# What needs to be done
Copy out, from the entries below, each line that holds the string "VEXT".
**** Supplied data ****
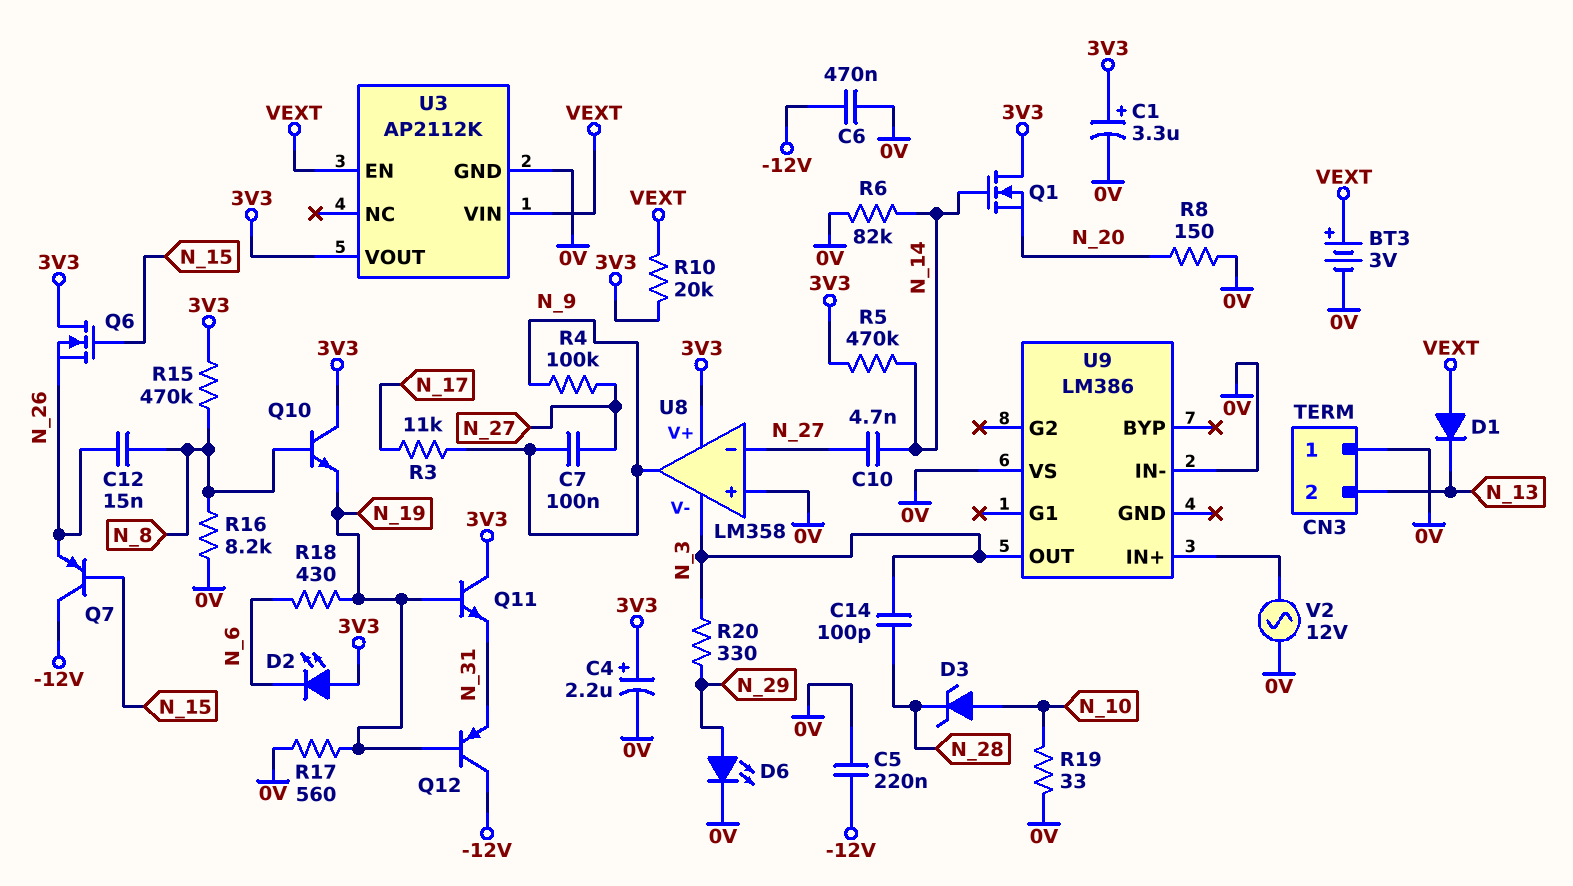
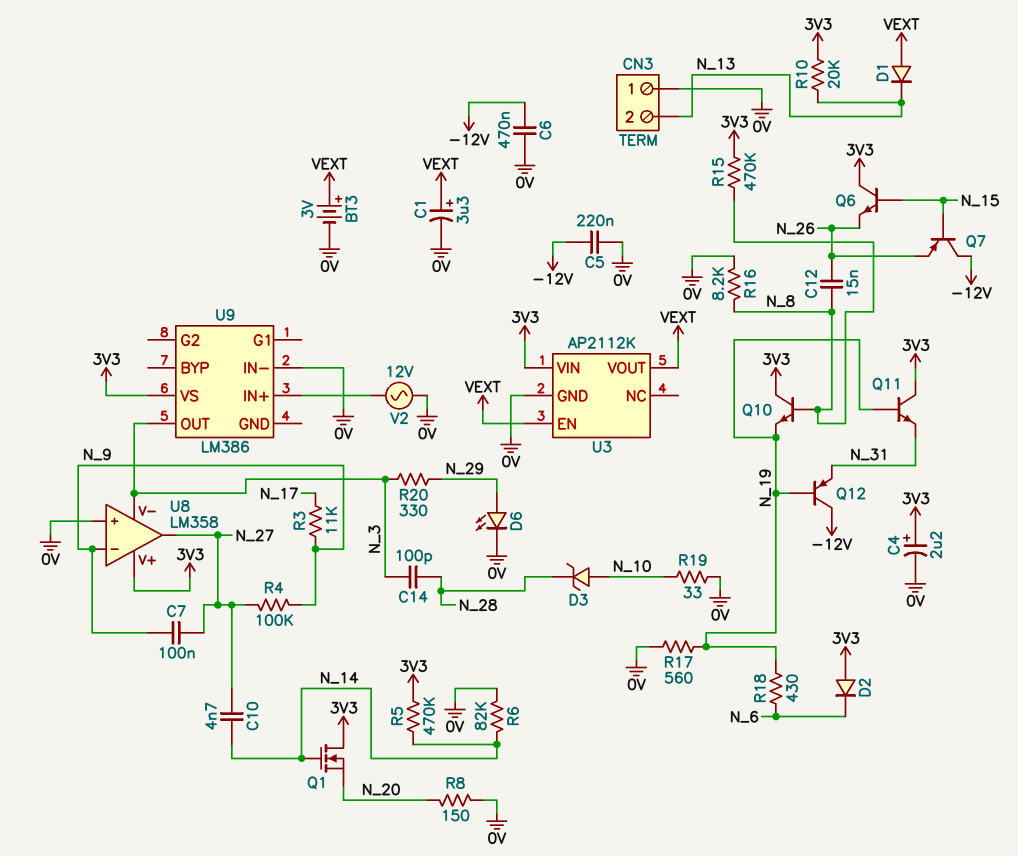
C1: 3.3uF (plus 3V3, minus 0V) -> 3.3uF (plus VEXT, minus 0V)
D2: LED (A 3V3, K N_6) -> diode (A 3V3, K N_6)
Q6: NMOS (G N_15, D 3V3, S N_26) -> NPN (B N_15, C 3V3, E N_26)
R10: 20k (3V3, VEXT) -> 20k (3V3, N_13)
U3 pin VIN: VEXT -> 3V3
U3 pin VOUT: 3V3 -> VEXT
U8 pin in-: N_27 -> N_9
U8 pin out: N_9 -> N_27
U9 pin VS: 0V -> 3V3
****
**** Supplied data ****
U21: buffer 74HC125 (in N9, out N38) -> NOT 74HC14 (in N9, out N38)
****
# Task result
C1: 3.3uF (plus 3V3, minus 0V) -> 3.3uF (plus VEXT, minus 0V)
R10: 20k (3V3, VEXT) -> 20k (3V3, N_13)
U3 pin VIN: VEXT -> 3V3
U3 pin VOUT: 3V3 -> VEXT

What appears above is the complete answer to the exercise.